▸ **Exercise aim**: Among the entries that follow, tally the lines with the string "eyeglasses". Give no more than the number.

::::::::

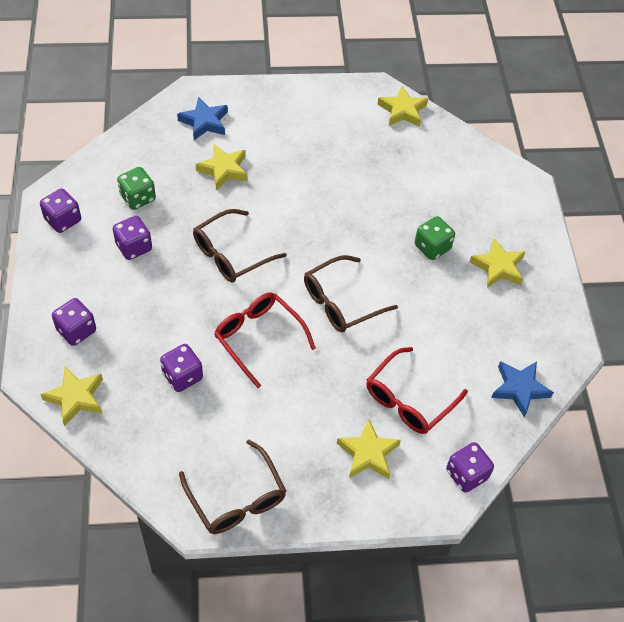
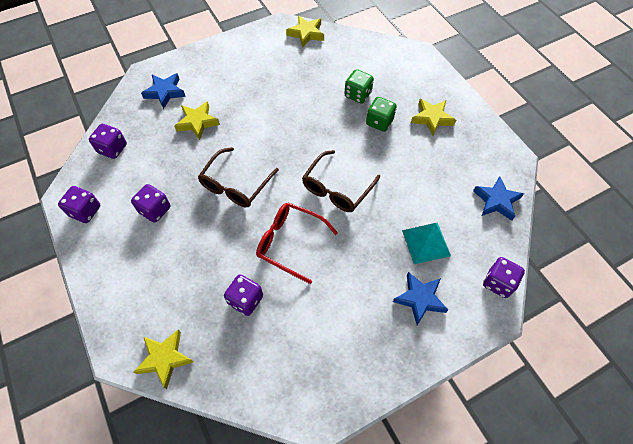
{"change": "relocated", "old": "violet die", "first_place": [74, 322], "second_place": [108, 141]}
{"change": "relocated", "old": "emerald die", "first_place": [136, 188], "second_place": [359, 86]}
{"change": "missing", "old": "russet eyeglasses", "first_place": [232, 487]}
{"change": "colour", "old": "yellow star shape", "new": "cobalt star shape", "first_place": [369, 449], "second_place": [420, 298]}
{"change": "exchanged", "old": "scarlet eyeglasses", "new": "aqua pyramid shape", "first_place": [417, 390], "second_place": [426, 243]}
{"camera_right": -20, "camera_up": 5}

::::::::

▸ **Response to the task**: 2